* **Problem statement**
Among the entries, find the lines with the string "pentagon" and report them.

+++ Stored data

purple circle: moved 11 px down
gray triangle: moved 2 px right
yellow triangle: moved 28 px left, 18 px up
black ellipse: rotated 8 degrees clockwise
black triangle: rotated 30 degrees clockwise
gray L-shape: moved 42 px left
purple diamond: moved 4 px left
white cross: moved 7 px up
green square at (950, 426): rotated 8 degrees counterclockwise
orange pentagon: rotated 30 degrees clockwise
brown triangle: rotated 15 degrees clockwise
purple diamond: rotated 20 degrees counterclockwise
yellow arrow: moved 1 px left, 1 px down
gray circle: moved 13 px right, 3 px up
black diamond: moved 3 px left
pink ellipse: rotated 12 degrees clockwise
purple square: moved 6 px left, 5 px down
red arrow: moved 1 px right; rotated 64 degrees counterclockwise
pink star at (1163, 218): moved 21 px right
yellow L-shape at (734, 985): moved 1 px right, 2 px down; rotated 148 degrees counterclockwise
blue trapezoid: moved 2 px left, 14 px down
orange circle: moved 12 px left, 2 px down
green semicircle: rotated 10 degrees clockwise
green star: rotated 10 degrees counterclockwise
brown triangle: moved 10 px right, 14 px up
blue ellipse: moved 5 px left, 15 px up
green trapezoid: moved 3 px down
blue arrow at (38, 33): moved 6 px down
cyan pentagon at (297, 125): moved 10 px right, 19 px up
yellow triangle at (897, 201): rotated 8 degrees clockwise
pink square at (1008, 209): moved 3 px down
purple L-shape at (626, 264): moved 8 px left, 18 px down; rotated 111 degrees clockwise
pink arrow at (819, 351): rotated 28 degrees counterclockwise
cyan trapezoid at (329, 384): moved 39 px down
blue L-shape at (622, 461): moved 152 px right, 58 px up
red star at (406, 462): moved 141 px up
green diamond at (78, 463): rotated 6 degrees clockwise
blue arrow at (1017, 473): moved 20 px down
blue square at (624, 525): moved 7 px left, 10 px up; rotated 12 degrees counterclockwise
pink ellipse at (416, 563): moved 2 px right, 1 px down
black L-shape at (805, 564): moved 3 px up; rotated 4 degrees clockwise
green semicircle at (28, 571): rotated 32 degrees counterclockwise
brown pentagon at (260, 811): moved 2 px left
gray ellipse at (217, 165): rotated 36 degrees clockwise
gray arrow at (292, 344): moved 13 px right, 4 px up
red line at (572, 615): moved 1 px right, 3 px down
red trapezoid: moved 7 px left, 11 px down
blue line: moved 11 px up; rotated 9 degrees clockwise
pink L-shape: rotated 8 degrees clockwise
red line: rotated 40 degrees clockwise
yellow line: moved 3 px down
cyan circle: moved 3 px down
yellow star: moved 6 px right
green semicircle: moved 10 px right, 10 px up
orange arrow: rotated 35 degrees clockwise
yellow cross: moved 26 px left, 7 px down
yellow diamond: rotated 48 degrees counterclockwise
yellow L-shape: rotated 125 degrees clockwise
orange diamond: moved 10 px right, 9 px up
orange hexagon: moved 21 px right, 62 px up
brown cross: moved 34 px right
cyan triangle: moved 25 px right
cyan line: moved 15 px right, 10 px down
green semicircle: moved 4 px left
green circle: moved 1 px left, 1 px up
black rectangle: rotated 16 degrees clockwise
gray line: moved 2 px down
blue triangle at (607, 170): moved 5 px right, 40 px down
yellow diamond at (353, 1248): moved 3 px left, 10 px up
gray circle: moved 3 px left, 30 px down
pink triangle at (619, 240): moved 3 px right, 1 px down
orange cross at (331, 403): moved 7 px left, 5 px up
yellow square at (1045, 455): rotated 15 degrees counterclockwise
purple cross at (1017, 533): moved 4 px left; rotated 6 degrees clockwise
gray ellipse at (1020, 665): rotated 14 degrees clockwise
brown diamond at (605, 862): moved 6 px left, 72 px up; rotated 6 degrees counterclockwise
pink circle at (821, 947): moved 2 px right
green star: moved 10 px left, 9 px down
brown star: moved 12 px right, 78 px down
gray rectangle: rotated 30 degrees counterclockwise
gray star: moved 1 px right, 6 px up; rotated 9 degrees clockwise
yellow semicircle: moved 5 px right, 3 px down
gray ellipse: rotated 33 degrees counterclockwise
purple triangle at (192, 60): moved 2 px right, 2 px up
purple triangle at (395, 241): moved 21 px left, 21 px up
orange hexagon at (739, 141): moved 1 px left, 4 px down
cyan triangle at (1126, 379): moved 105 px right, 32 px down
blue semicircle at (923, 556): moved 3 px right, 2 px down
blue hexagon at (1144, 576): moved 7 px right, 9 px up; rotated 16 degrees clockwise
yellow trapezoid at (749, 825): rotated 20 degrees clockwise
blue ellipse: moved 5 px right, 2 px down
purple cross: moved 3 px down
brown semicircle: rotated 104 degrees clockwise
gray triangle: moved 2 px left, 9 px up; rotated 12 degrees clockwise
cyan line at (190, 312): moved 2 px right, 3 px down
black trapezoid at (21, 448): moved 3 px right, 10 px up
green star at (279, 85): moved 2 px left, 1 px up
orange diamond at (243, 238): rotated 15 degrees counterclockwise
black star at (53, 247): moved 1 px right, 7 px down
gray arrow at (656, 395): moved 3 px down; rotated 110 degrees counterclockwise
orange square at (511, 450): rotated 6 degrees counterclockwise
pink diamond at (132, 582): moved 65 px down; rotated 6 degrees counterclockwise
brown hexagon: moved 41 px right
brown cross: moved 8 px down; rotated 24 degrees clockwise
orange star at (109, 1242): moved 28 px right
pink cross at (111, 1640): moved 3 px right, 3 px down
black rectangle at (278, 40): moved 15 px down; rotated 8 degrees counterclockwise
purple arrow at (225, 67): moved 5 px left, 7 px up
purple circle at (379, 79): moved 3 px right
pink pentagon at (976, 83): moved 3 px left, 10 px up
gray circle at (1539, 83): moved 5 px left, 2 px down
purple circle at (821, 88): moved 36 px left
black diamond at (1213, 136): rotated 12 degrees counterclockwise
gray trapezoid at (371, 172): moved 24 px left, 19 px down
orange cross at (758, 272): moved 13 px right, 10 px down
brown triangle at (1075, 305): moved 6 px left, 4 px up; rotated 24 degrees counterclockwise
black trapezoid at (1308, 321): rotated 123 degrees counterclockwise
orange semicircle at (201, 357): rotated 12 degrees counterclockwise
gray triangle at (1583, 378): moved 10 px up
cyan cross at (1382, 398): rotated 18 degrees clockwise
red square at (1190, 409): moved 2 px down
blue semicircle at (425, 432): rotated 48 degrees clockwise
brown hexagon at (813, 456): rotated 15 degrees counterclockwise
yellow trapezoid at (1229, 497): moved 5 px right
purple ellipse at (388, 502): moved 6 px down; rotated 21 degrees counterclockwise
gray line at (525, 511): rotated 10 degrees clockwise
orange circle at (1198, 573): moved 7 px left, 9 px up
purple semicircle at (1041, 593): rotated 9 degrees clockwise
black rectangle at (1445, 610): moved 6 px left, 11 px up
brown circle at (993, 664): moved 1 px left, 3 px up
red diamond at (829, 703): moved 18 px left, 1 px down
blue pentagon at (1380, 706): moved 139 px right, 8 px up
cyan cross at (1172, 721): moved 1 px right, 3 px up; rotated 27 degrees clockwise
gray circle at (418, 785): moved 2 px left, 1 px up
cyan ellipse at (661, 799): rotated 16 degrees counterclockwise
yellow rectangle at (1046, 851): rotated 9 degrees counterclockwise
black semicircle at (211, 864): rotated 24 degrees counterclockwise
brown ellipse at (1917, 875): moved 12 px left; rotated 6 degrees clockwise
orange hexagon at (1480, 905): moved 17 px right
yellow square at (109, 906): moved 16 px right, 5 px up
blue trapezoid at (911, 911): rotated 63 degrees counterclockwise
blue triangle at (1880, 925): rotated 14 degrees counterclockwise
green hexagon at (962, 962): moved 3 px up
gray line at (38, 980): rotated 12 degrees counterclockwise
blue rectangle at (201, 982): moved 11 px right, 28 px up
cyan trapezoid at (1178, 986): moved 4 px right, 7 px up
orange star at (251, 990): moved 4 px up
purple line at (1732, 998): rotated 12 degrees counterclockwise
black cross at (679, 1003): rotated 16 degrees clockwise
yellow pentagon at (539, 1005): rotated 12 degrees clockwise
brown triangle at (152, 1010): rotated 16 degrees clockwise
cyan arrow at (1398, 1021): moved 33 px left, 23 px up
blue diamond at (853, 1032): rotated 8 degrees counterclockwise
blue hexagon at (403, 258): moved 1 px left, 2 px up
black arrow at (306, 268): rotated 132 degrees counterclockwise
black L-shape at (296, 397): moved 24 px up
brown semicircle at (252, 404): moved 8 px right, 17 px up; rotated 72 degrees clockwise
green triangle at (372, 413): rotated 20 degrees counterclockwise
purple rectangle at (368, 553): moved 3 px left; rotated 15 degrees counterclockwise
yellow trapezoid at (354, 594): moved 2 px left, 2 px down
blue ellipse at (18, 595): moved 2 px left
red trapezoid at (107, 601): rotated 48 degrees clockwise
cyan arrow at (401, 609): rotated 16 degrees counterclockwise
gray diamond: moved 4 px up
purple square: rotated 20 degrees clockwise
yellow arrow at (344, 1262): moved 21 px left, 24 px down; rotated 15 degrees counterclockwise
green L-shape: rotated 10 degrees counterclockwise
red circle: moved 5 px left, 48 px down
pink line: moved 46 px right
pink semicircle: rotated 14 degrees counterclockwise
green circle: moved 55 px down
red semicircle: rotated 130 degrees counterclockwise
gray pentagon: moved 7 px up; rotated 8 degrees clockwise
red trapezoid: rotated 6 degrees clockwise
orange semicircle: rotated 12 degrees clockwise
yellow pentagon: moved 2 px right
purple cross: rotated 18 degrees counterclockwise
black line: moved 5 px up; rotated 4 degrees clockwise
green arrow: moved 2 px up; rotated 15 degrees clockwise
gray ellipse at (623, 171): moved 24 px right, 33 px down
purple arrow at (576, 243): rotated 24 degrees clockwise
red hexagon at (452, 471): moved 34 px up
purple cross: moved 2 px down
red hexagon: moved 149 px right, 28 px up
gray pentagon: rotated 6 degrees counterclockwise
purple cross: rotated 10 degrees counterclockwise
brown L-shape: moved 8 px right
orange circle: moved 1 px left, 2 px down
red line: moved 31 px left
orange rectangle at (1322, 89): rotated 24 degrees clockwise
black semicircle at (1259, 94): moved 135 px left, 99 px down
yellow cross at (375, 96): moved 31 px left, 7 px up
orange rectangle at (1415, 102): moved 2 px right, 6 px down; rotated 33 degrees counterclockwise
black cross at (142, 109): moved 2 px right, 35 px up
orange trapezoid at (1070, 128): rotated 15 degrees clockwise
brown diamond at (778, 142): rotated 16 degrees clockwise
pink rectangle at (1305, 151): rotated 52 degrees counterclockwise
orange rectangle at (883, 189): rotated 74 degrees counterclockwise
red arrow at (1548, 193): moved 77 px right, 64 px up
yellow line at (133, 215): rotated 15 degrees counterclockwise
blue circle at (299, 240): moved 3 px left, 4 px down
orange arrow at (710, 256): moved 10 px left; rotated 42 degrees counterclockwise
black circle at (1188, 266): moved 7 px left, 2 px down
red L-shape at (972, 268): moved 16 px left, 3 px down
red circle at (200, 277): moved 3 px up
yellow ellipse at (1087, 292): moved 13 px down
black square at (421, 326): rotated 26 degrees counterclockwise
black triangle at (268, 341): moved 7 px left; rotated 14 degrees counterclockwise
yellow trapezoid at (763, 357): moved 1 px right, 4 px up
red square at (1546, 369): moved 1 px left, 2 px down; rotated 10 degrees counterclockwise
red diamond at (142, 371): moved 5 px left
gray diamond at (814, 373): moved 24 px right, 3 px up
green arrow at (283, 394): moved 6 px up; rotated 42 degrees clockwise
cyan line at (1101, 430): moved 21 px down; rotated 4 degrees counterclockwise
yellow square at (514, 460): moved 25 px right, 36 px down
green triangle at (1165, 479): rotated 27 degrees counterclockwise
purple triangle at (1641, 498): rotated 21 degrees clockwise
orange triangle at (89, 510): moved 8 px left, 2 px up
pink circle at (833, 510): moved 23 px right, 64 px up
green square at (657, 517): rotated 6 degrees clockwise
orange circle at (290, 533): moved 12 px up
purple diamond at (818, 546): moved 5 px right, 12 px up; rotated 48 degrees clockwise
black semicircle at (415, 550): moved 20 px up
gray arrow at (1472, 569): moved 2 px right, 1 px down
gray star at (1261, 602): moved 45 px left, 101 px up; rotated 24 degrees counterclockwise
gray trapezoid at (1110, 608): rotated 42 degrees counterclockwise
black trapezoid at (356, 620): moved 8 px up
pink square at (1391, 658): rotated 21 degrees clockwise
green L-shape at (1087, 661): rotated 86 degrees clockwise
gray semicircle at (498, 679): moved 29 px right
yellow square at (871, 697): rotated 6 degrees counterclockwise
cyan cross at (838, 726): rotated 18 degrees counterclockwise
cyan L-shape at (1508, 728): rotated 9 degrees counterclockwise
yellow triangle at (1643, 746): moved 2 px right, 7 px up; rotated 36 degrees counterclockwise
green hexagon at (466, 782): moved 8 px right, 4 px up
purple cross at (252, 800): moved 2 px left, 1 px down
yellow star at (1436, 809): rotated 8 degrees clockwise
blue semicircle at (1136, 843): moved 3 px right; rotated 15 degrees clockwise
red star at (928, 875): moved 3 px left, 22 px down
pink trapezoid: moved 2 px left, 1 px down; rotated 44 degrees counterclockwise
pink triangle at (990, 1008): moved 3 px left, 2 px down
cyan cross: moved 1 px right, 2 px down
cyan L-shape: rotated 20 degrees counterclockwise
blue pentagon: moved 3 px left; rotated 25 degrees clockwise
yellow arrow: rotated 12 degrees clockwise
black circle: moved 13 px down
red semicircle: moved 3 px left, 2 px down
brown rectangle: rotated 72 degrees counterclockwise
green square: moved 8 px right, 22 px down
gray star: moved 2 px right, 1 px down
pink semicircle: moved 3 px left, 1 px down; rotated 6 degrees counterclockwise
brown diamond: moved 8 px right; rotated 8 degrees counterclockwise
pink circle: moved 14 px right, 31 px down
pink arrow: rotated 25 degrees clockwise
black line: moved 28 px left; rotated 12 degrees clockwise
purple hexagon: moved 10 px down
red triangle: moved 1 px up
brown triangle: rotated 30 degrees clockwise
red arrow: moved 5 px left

++++++

* **Answer box**
orange pentagon: rotated 30 degrees clockwise
cyan pentagon at (297, 125): moved 10 px right, 19 px up
brown pentagon at (260, 811): moved 2 px left
pink pentagon at (976, 83): moved 3 px left, 10 px up
blue pentagon at (1380, 706): moved 139 px right, 8 px up
yellow pentagon at (539, 1005): rotated 12 degrees clockwise
gray pentagon: moved 7 px up; rotated 8 degrees clockwise
yellow pentagon: moved 2 px right
gray pentagon: rotated 6 degrees counterclockwise
blue pentagon: moved 3 px left; rotated 25 degrees clockwise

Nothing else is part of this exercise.